(Beginning of Dataset records)

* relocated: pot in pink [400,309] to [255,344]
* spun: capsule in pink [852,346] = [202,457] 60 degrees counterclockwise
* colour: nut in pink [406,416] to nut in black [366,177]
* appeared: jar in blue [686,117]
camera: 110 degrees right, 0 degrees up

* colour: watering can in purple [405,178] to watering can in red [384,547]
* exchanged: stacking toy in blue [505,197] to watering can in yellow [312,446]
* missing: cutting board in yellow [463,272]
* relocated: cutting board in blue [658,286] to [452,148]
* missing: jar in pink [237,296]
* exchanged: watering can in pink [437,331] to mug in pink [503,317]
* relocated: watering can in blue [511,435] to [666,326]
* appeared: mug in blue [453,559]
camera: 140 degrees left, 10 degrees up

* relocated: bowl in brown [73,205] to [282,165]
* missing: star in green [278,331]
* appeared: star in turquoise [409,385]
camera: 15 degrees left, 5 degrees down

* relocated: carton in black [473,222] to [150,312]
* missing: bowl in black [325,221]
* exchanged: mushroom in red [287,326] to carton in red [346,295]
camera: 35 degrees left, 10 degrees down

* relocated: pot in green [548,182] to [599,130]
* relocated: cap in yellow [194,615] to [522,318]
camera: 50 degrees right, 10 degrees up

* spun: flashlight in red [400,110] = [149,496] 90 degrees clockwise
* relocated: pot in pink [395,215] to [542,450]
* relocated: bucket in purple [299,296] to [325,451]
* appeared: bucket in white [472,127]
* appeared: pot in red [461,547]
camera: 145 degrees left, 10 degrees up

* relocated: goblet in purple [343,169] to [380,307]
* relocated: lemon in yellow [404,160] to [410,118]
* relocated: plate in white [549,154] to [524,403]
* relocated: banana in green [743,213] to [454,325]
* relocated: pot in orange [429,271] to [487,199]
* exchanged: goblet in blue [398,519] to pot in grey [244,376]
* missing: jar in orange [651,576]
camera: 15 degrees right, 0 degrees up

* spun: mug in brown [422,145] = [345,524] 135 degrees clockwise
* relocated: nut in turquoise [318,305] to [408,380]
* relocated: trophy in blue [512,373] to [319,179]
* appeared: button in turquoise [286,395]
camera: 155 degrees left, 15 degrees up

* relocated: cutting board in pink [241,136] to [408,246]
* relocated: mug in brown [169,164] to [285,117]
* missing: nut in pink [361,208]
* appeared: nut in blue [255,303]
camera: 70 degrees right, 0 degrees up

(End of Dataset records)

## What needs to be done
The reply should hold only the lines of the listing above starting at the line containing "in black [366,177]" and ending at the line containing "in blue [686,117]", exactly as written.

## Reply
* colour: nut in pink [406,416] to nut in black [366,177]
* appeared: jar in blue [686,117]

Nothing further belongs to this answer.